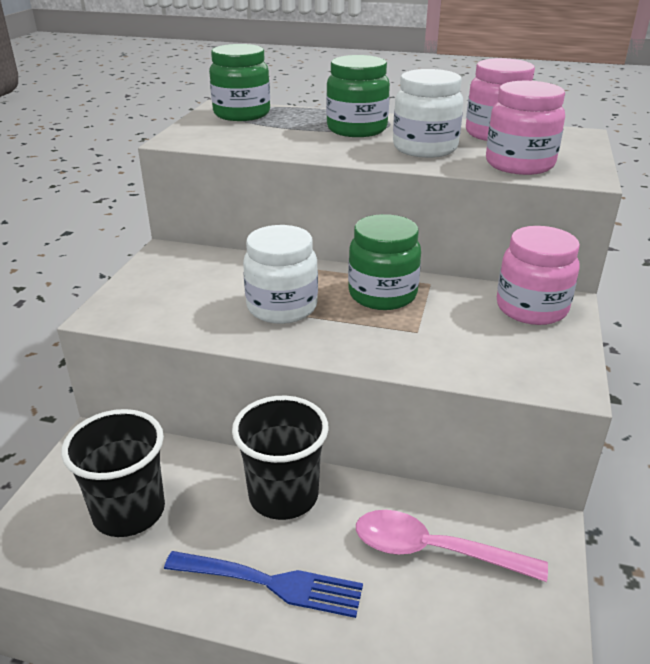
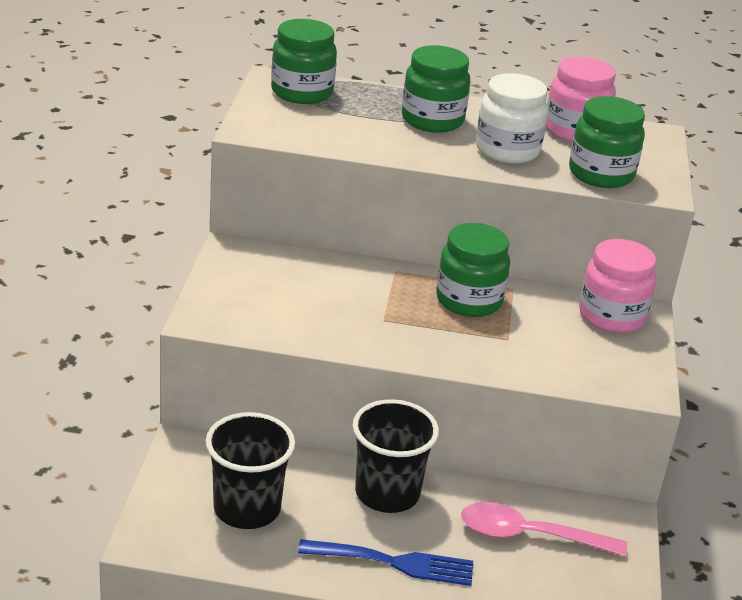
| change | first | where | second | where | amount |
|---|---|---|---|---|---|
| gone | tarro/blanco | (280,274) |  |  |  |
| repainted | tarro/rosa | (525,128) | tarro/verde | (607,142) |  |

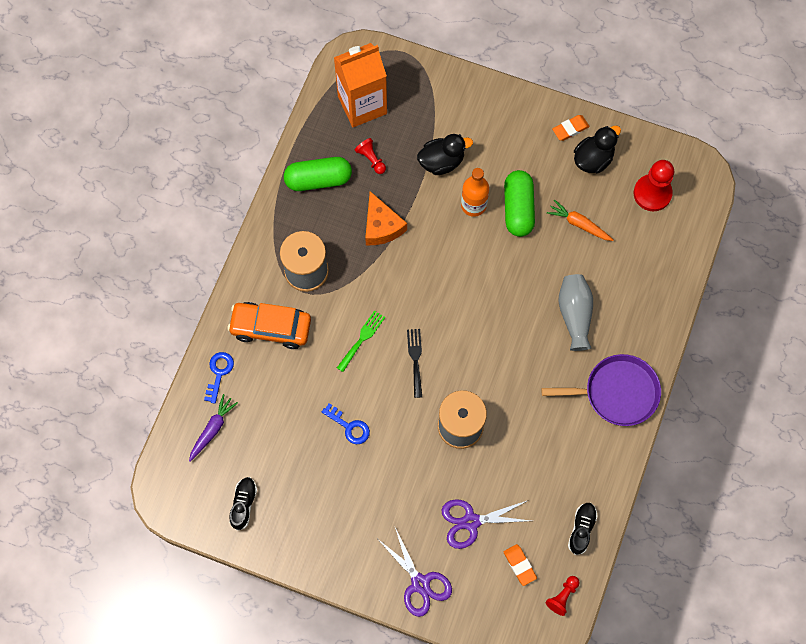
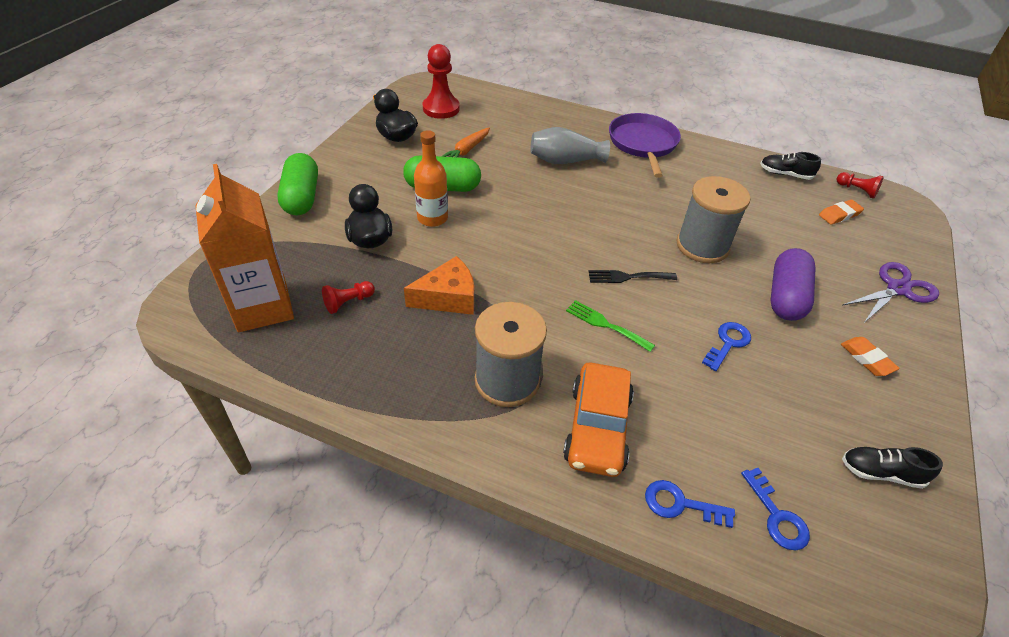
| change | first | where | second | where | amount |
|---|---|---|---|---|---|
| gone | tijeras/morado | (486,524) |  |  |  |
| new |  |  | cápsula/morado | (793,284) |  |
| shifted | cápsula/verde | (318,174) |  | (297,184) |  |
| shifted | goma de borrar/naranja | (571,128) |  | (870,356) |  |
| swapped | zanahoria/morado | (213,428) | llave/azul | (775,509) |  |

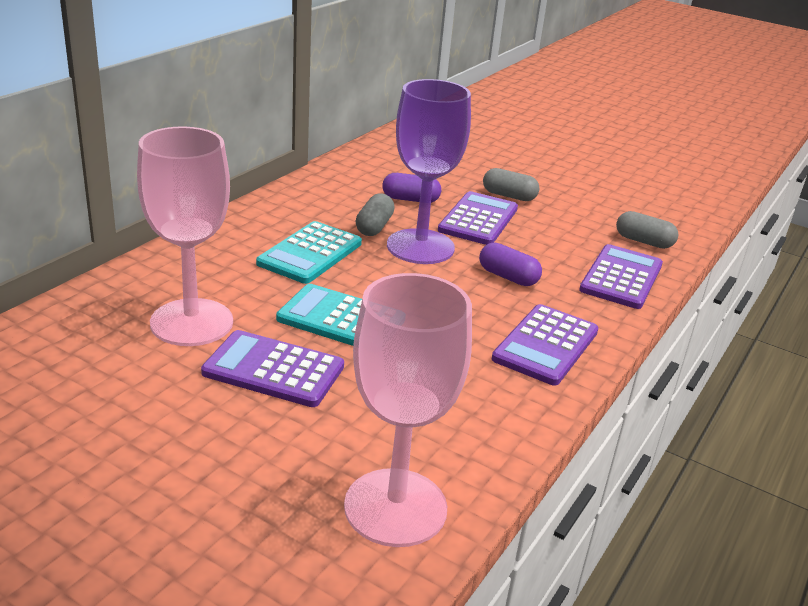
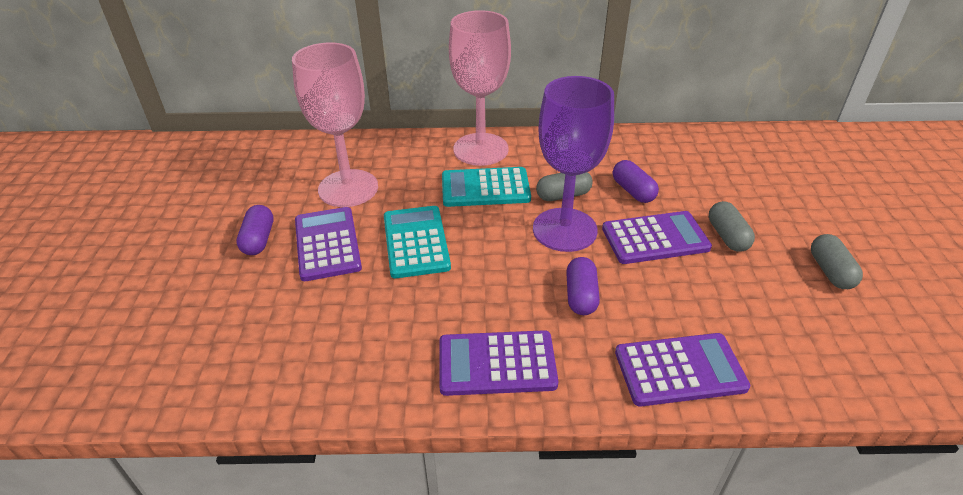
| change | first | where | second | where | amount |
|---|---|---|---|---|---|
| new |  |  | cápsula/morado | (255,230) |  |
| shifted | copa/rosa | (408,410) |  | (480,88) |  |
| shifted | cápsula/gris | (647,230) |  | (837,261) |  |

- Work request
The output consists solely of the lines from the line that contains "shifted | copa/rosa" through the final line of the data.

- Your solution
| shifted | copa/rosa | (408,410) |  | (480,88) |  |
| shifted | cápsula/gris | (647,230) |  | (837,261) |  |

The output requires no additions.